→ **Your objective**
Please filter the entries and return only the lines that include "brown".

[Data entries]
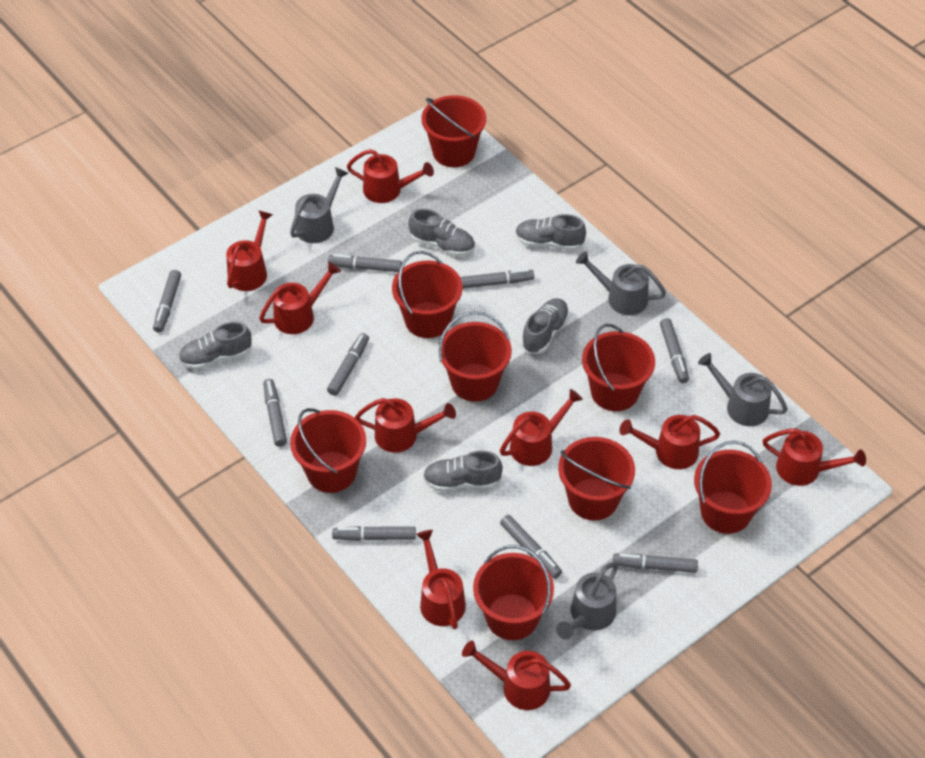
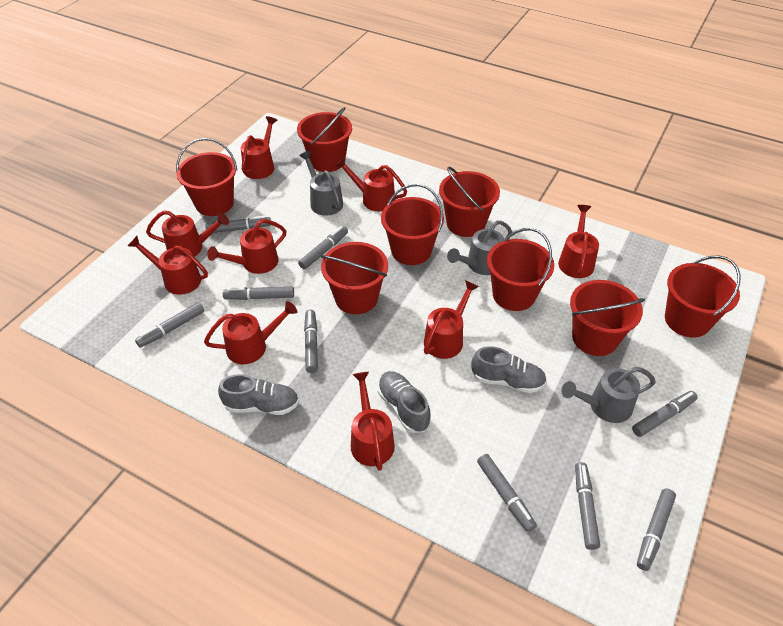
grey shoe: 5 -> 3
grey watering can: 4 -> 3

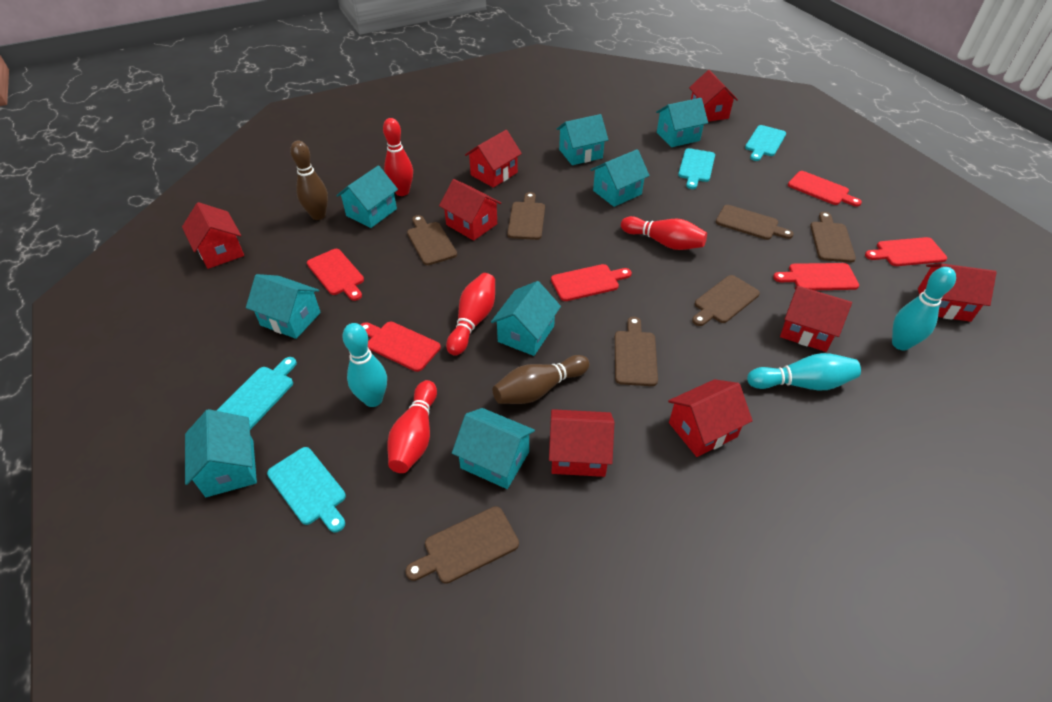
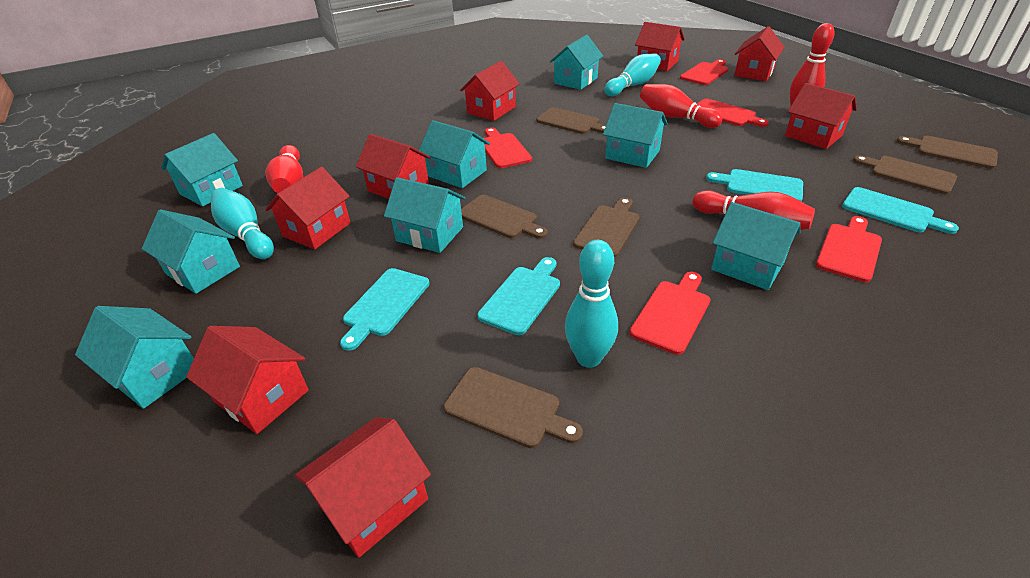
brown bowling pin: 2 -> 0
brown cutting board: 7 -> 6
red cutting board: 6 -> 5

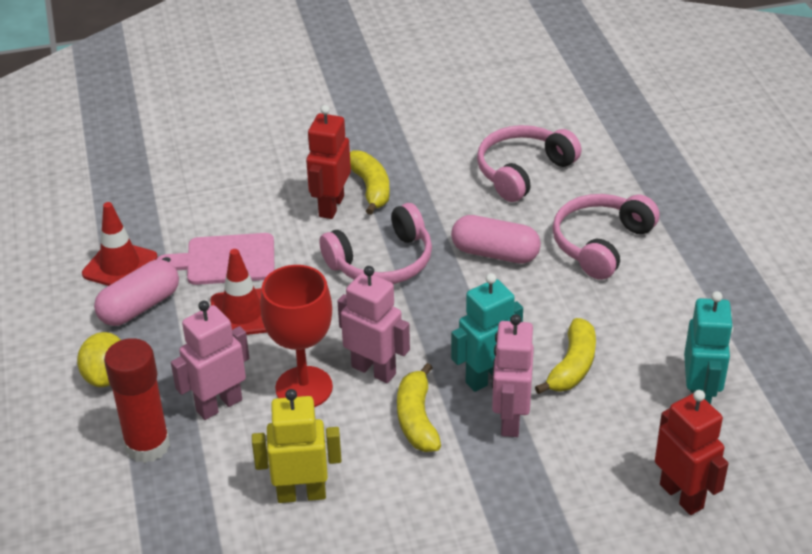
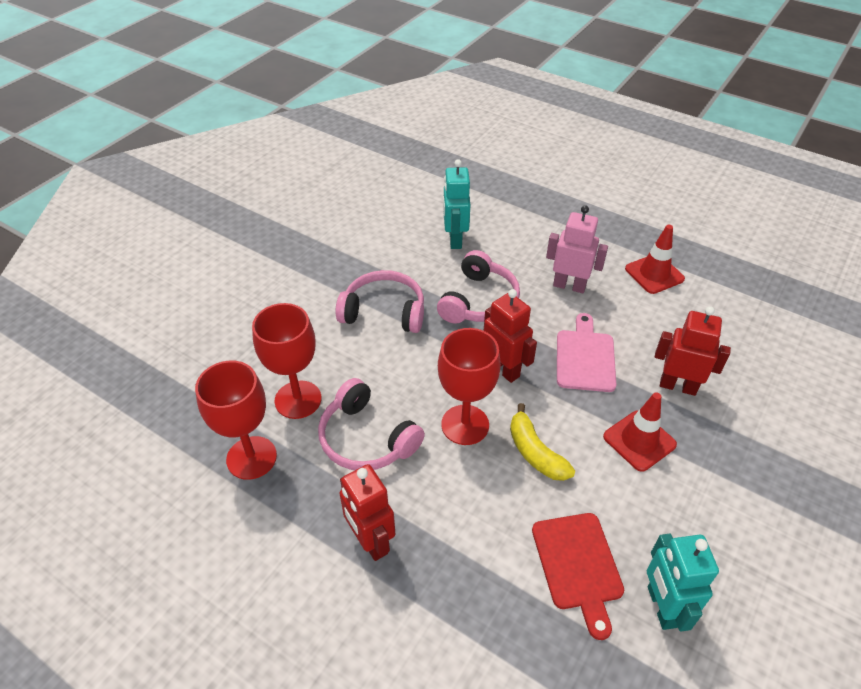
pink capsule: 2 -> 0
pink robot: 3 -> 1
red cutting board: 0 -> 1
red glue stick: 1 -> 0
red goblet: 1 -> 3
red robot: 2 -> 3
yellow banana: 3 -> 1
yellow lemon: 1 -> 0
yellow robot: 1 -> 0

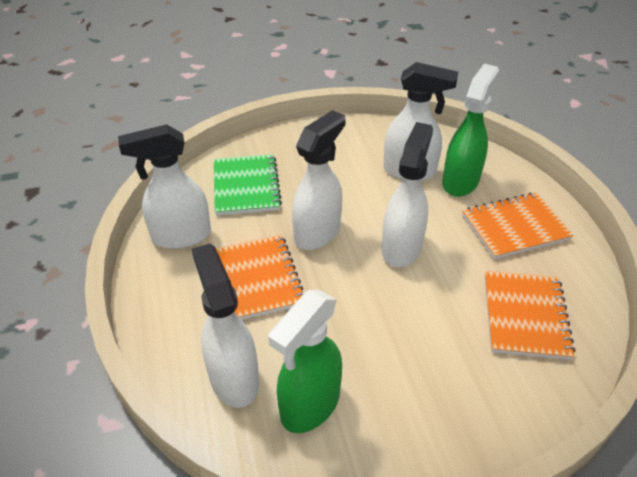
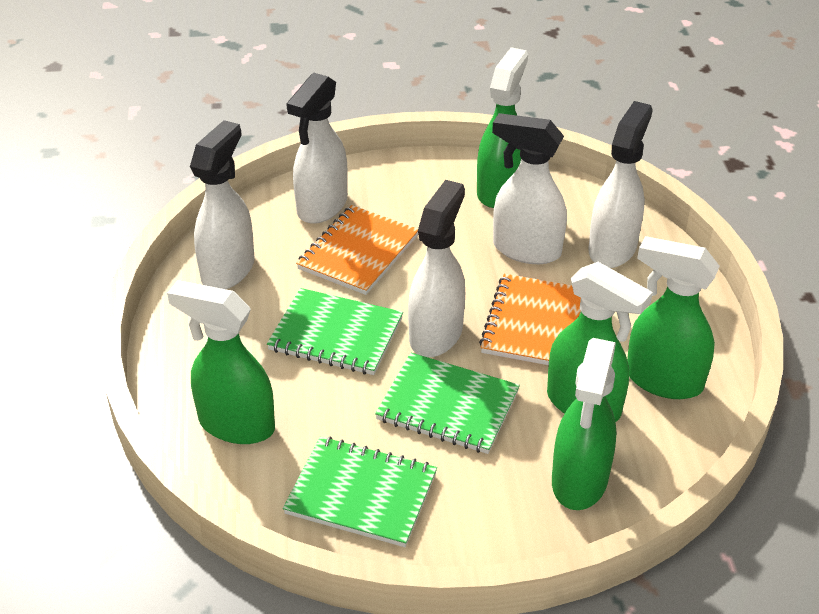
green notebook: 1 -> 3
green spray bottle: 2 -> 5
orange notebook: 3 -> 2

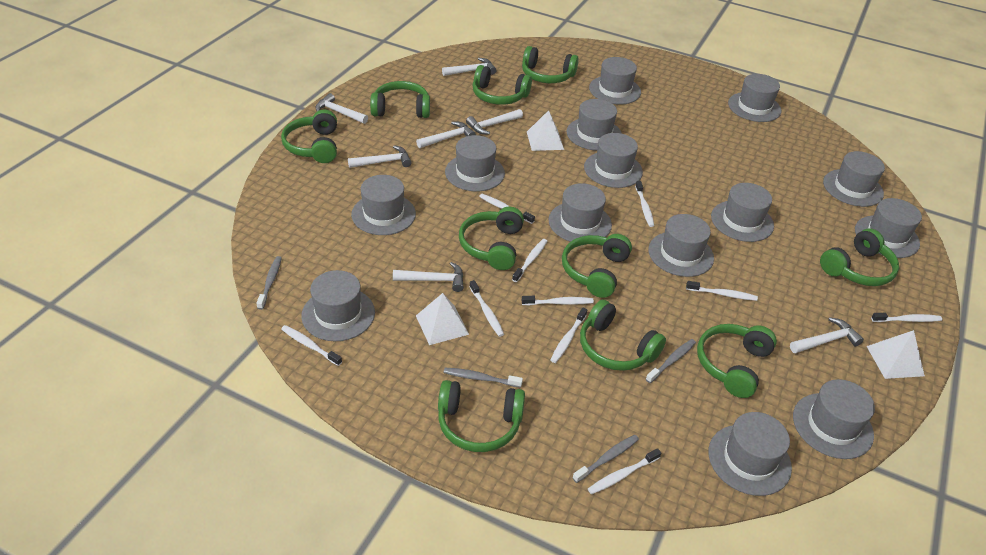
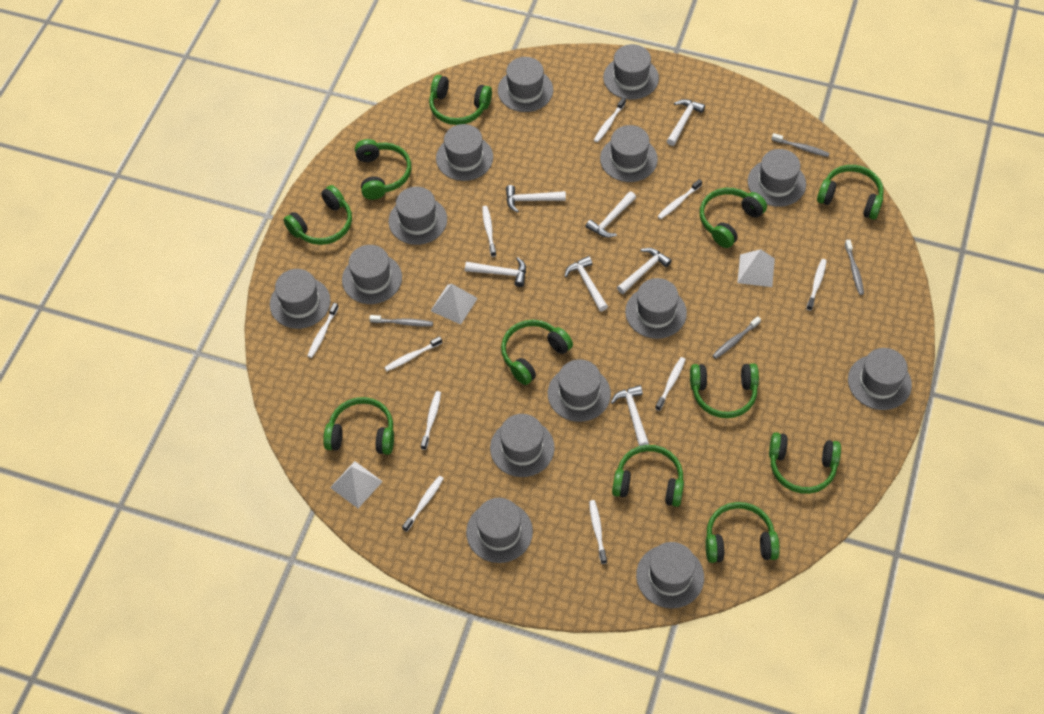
green headphones: 10 -> 11

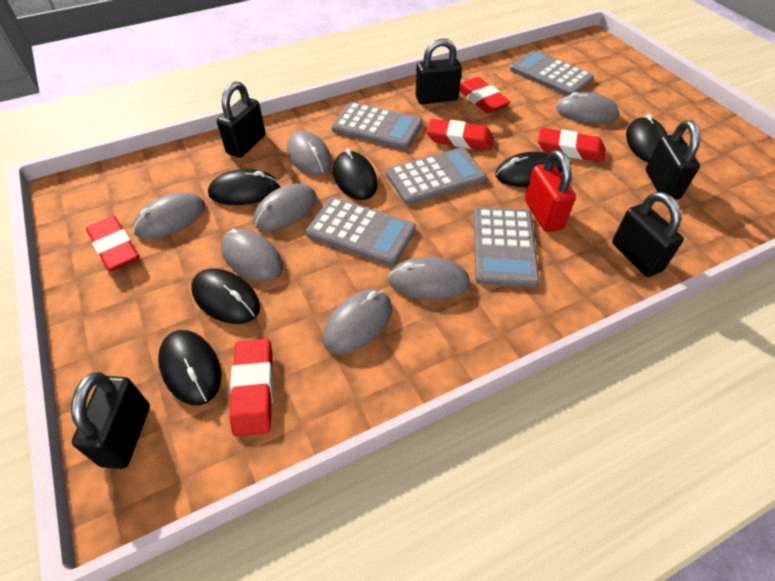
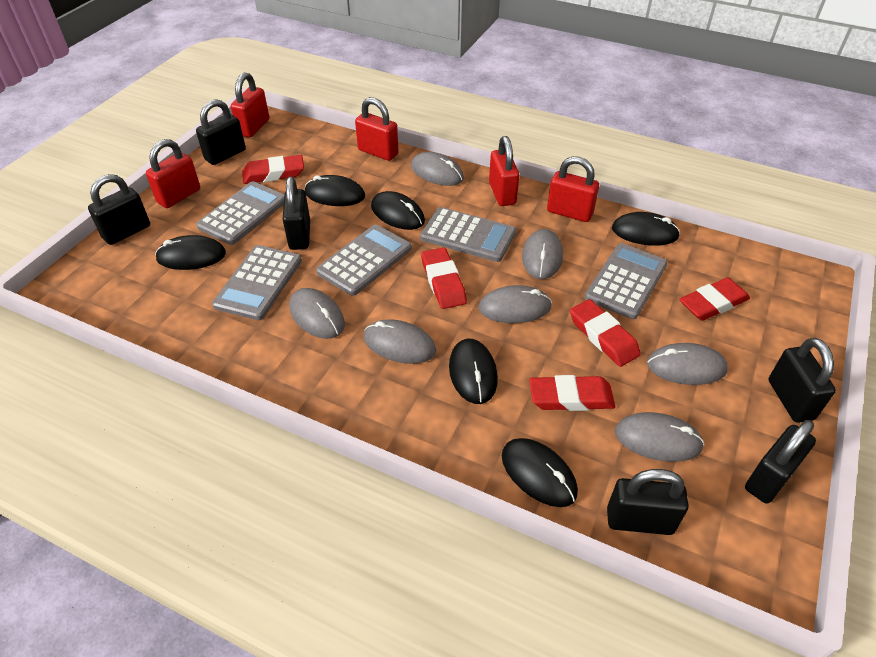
black padlock: 5 -> 6
red padlock: 1 -> 5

→ **Answer to the exercise**
brown bowling pin: 2 -> 0
brown cutting board: 7 -> 6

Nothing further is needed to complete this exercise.